Directions: Restate each line below word for word, skipping every picture.

Before-and-after scene images:

▬▬▬

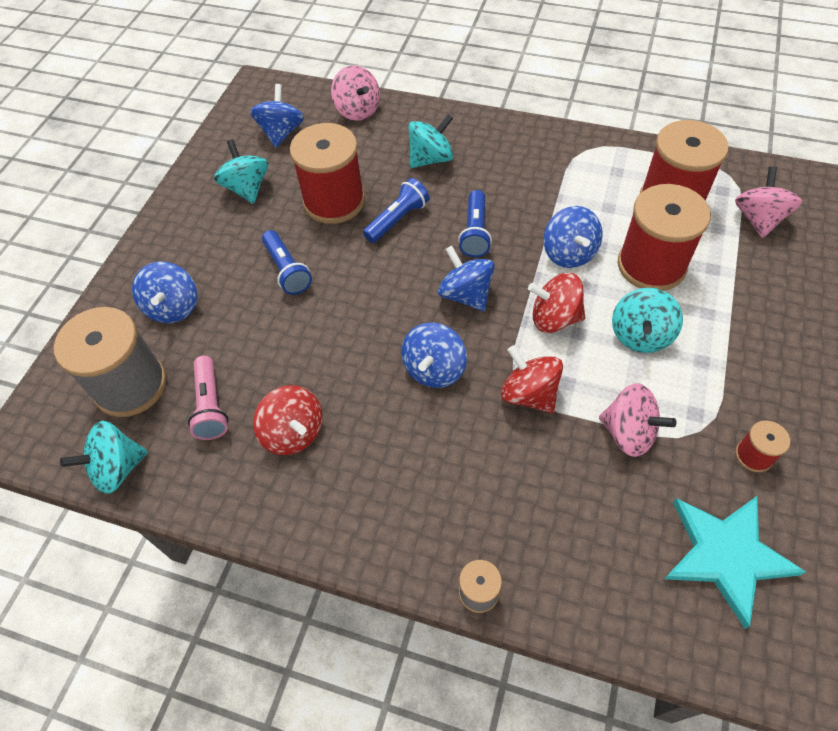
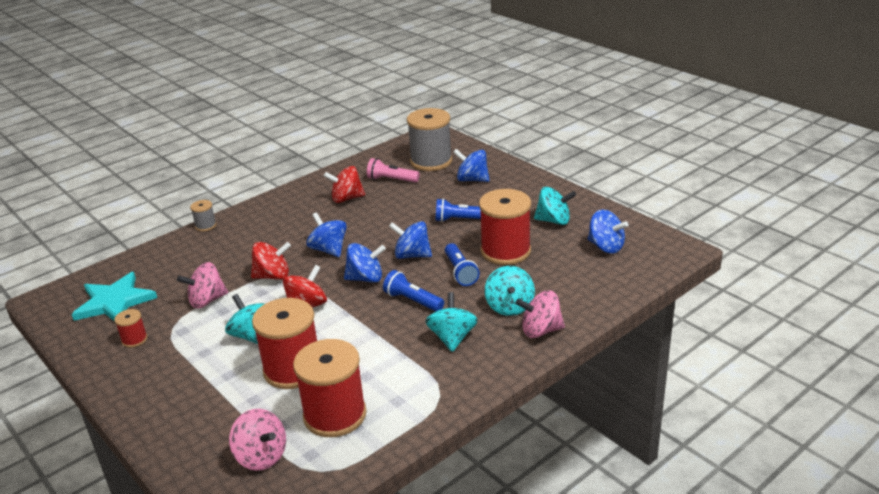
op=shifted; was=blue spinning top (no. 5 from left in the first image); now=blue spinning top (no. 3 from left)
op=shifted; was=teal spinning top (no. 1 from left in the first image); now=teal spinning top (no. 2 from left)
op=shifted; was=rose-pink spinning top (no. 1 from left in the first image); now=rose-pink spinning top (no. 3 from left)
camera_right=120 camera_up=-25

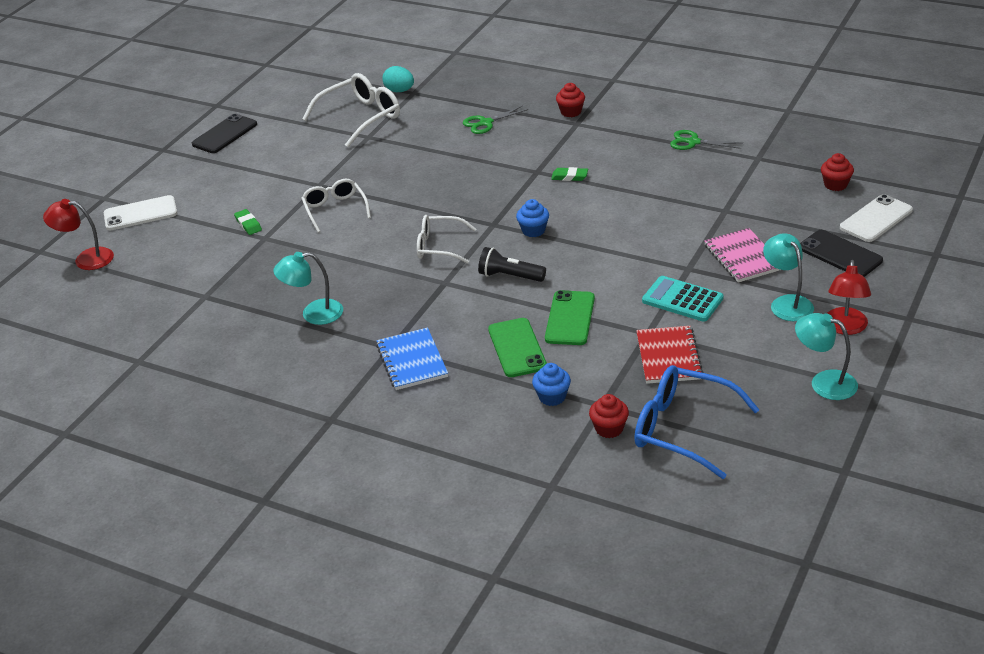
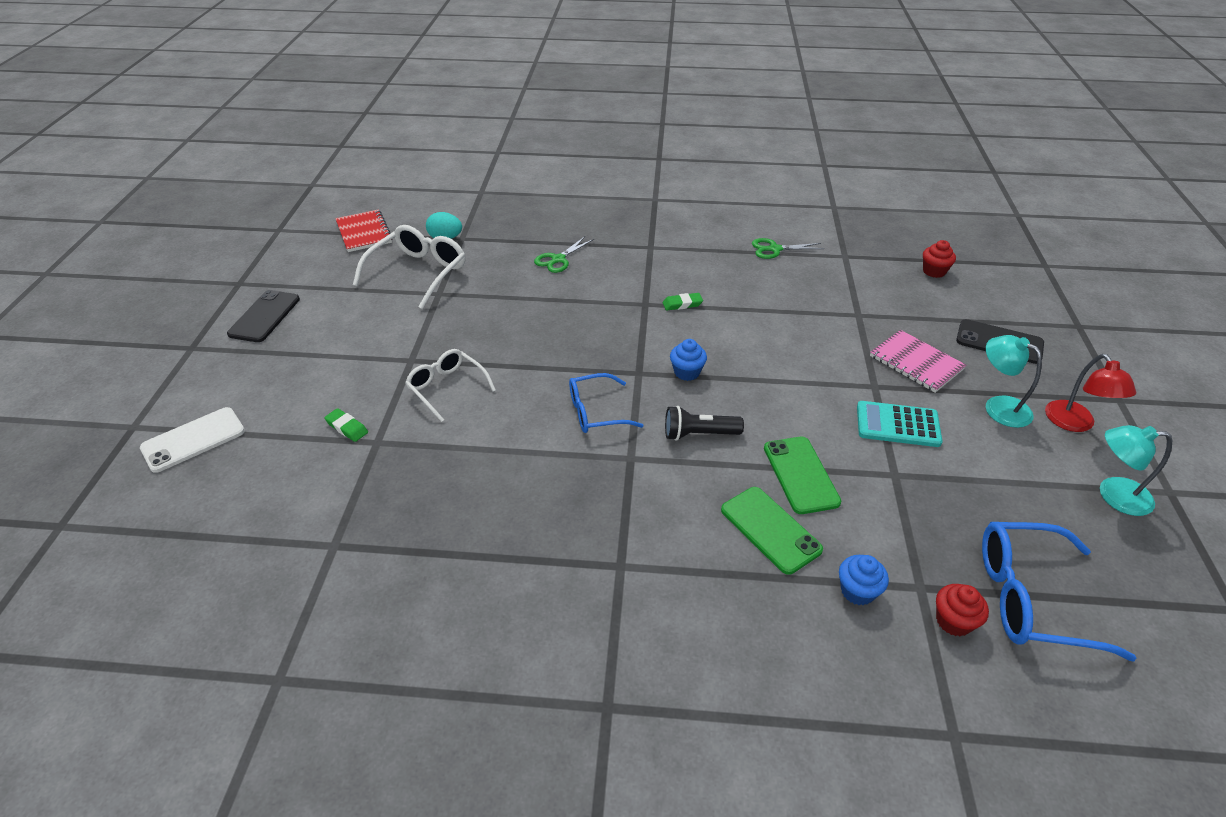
op=shifted; was=scarlet exercise book
op=repainted; was=pure white glasses (no. 3 from left); now=blue glasses (no. 1 from left)
op=gone; was=scarlet reading lamp (no. 1 from left)
op=gone; was=teal reading lamp (no. 1 from left)
op=gone; was=blue exercise book
op=gone; was=scarlet muffin (no. 1 from left)
op=gone; was=pure white mobile phone (no. 2 from left)
camera_right=-25 camera_up=5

▬▬▬

Answer box:
op=shifted; was=blue spinning top (no. 5 from left in the first image); now=blue spinning top (no. 3 from left)
op=shifted; was=teal spinning top (no. 1 from left in the first image); now=teal spinning top (no. 2 from left)
op=shifted; was=rose-pink spinning top (no. 1 from left in the first image); now=rose-pink spinning top (no. 3 from left)
camera_right=120 camera_up=-25

op=shifted; was=scarlet exercise book
op=repainted; was=pure white glasses (no. 3 from left); now=blue glasses (no. 1 from left)
op=gone; was=scarlet reading lamp (no. 1 from left)
op=gone; was=teal reading lamp (no. 1 from left)
op=gone; was=blue exercise book
op=gone; was=scarlet muffin (no. 1 from left)
op=gone; was=pure white mobile phone (no. 2 from left)
camera_right=-25 camera_up=5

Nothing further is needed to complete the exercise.